• _EXERCISE_
Your task is to copy each line of the listing that contains the word "degrees".

• _DATA SEGMENT_
§ §

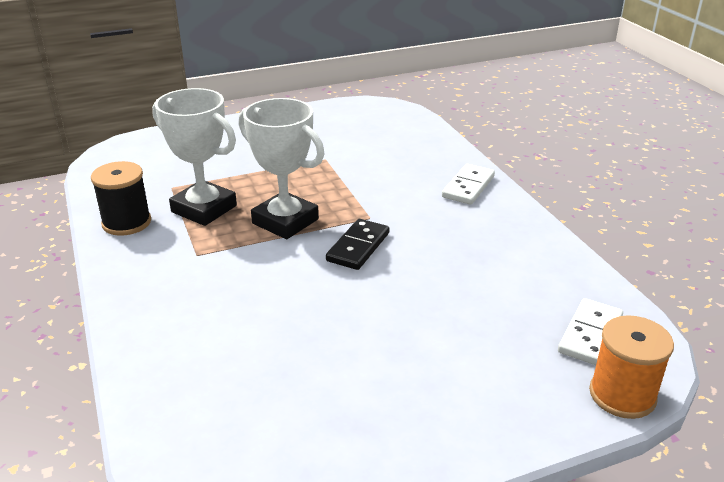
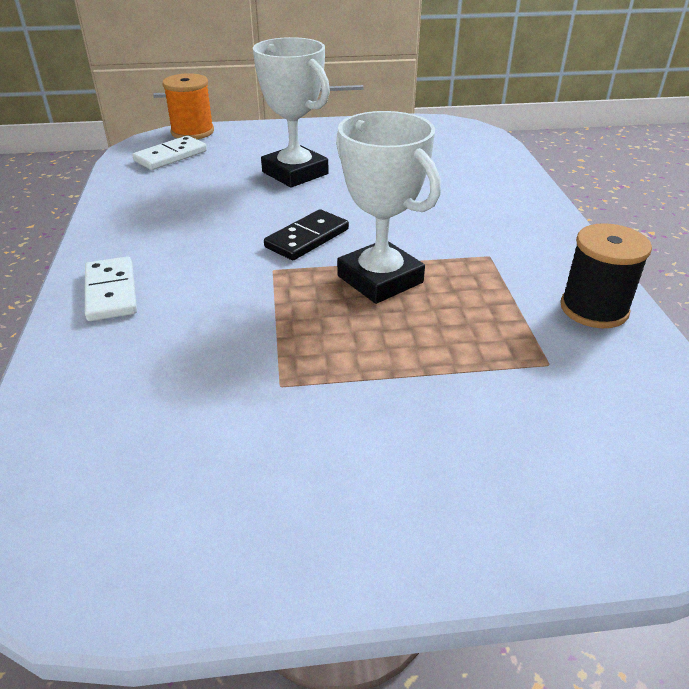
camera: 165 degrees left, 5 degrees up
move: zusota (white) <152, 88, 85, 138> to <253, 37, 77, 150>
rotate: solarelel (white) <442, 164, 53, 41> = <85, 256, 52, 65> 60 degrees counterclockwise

§ §

• _RESPONSE TO THE TASK_
camera: 165 degrees left, 5 degrees up
rotate: solarelel (white) <442, 164, 53, 41> = <85, 256, 52, 65> 60 degrees counterclockwise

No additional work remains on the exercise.